To be done: Copy every line of the following records verbatim, leaving out the pictures.

** START Records provided **

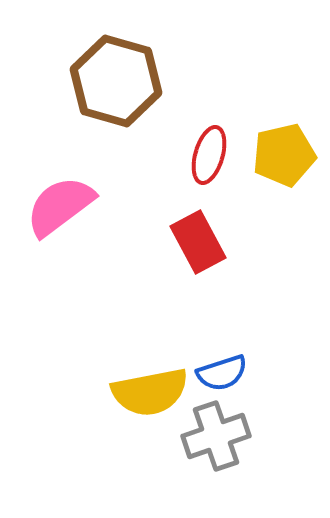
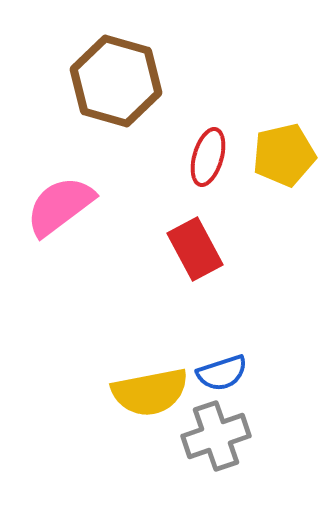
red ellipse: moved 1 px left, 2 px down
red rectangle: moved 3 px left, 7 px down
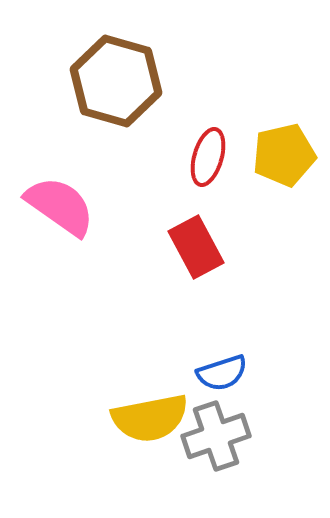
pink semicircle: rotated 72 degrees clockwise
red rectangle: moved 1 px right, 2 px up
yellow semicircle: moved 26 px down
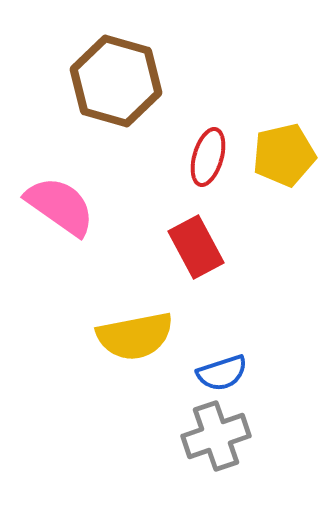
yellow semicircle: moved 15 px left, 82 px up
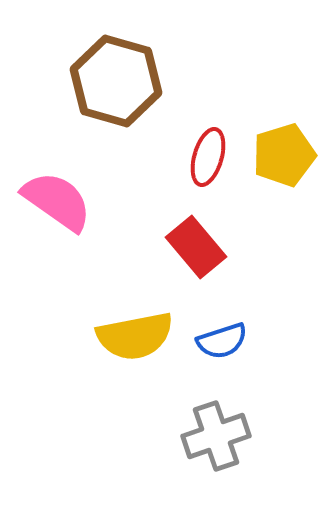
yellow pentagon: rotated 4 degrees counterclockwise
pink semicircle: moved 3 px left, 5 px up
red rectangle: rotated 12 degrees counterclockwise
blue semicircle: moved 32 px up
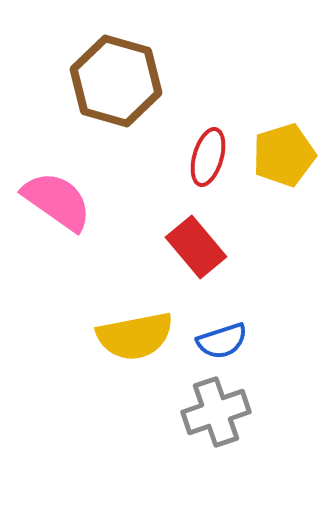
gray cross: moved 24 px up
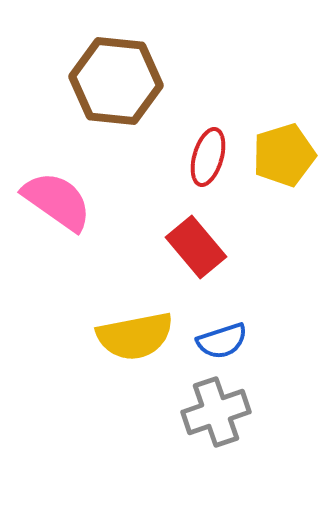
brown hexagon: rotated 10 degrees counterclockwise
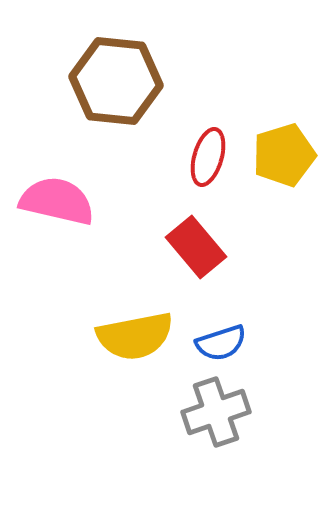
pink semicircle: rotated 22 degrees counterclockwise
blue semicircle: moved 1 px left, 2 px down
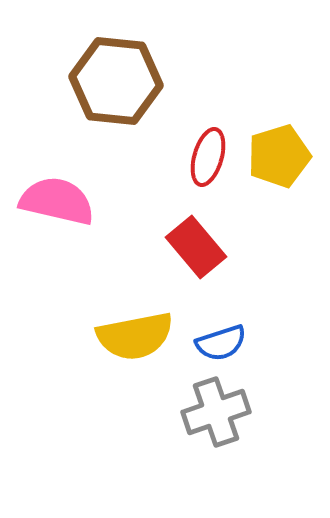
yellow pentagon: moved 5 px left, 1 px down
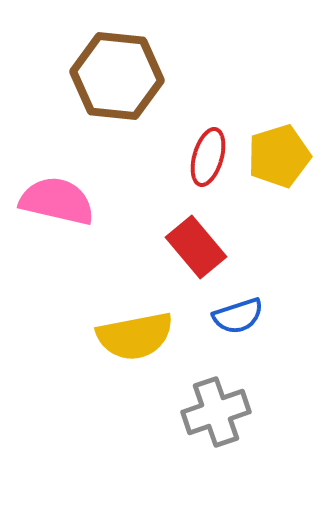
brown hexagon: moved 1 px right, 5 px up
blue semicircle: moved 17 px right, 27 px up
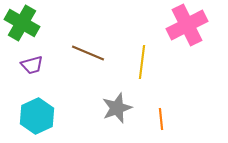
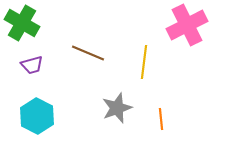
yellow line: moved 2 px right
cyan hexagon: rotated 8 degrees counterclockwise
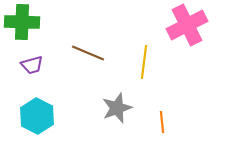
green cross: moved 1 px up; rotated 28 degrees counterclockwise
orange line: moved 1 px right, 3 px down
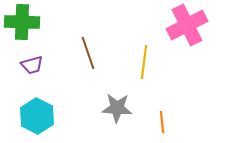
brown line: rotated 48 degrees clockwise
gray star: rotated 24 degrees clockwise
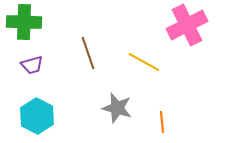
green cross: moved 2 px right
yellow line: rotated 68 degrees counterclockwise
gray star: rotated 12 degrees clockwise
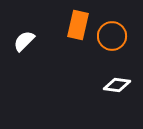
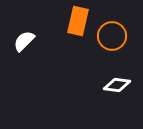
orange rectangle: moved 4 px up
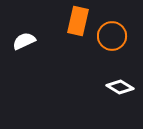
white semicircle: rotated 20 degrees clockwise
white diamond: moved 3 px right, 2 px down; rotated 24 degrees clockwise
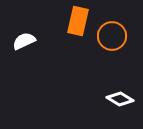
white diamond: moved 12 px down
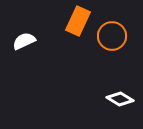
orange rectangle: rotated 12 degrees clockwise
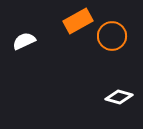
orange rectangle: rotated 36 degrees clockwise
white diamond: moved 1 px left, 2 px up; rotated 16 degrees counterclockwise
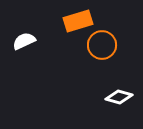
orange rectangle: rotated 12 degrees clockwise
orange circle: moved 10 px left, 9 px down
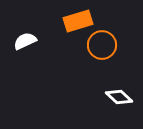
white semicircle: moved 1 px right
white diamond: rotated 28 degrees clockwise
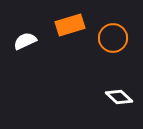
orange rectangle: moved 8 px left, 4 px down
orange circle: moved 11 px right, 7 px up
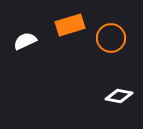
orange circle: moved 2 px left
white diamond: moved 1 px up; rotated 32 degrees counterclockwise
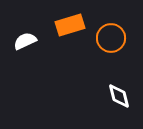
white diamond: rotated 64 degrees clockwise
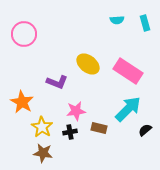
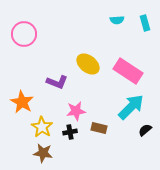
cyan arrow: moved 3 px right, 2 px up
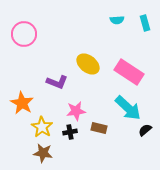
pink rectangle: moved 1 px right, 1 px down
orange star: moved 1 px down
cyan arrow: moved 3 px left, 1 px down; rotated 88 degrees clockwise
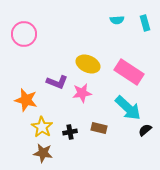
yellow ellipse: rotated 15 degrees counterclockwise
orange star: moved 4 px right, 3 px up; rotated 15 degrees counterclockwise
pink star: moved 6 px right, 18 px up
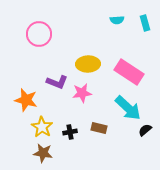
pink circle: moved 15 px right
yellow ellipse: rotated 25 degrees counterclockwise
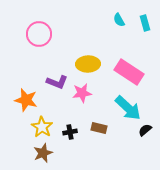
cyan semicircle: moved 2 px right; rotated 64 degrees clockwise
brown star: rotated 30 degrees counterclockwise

** END Records provided **

Answer below:
red ellipse: moved 1 px left, 2 px down
red rectangle: moved 3 px left, 7 px down
pink semicircle: rotated 72 degrees clockwise
red rectangle: moved 1 px right, 2 px up
yellow semicircle: moved 26 px down
yellow semicircle: moved 15 px left, 82 px up
yellow pentagon: rotated 4 degrees counterclockwise
pink semicircle: moved 3 px left, 5 px up
red rectangle: rotated 12 degrees counterclockwise
blue semicircle: moved 32 px up
gray cross: moved 24 px up
brown hexagon: rotated 10 degrees counterclockwise
pink semicircle: rotated 22 degrees counterclockwise
blue semicircle: moved 1 px left, 2 px down
yellow pentagon: moved 5 px left, 1 px down
brown hexagon: moved 1 px right, 5 px up
blue semicircle: moved 17 px right, 27 px up
yellow line: moved 2 px right
cyan hexagon: rotated 8 degrees counterclockwise
green cross: moved 1 px up; rotated 28 degrees counterclockwise
orange line: moved 1 px right, 3 px down
brown line: rotated 48 degrees clockwise
gray star: rotated 24 degrees clockwise
green cross: moved 2 px right
yellow line: rotated 68 degrees counterclockwise
gray star: rotated 12 degrees clockwise
orange rectangle: moved 4 px up
white semicircle: rotated 20 degrees clockwise
white diamond: moved 3 px right, 2 px down; rotated 24 degrees clockwise
white diamond: moved 12 px down
orange rectangle: rotated 12 degrees clockwise
orange rectangle: rotated 36 degrees clockwise
white diamond: moved 1 px left, 2 px up; rotated 16 degrees counterclockwise
orange rectangle: rotated 12 degrees clockwise
orange circle: moved 10 px left, 9 px down
white semicircle: moved 1 px right
white diamond: rotated 28 degrees clockwise
orange rectangle: moved 8 px left, 4 px down
orange circle: moved 11 px right, 7 px up
orange circle: moved 2 px left
white diamond: moved 1 px up; rotated 32 degrees counterclockwise
white diamond: rotated 64 degrees clockwise
cyan arrow: moved 3 px right, 2 px up
pink rectangle: moved 1 px right, 1 px down
orange star: moved 1 px down
cyan arrow: moved 3 px left, 1 px down; rotated 88 degrees clockwise
yellow ellipse: rotated 15 degrees counterclockwise
orange star: moved 4 px right, 3 px up; rotated 15 degrees counterclockwise
pink star: moved 6 px right, 18 px up
pink circle: moved 15 px right
yellow ellipse: rotated 25 degrees counterclockwise
cyan semicircle: moved 2 px right; rotated 64 degrees clockwise
brown star: rotated 30 degrees counterclockwise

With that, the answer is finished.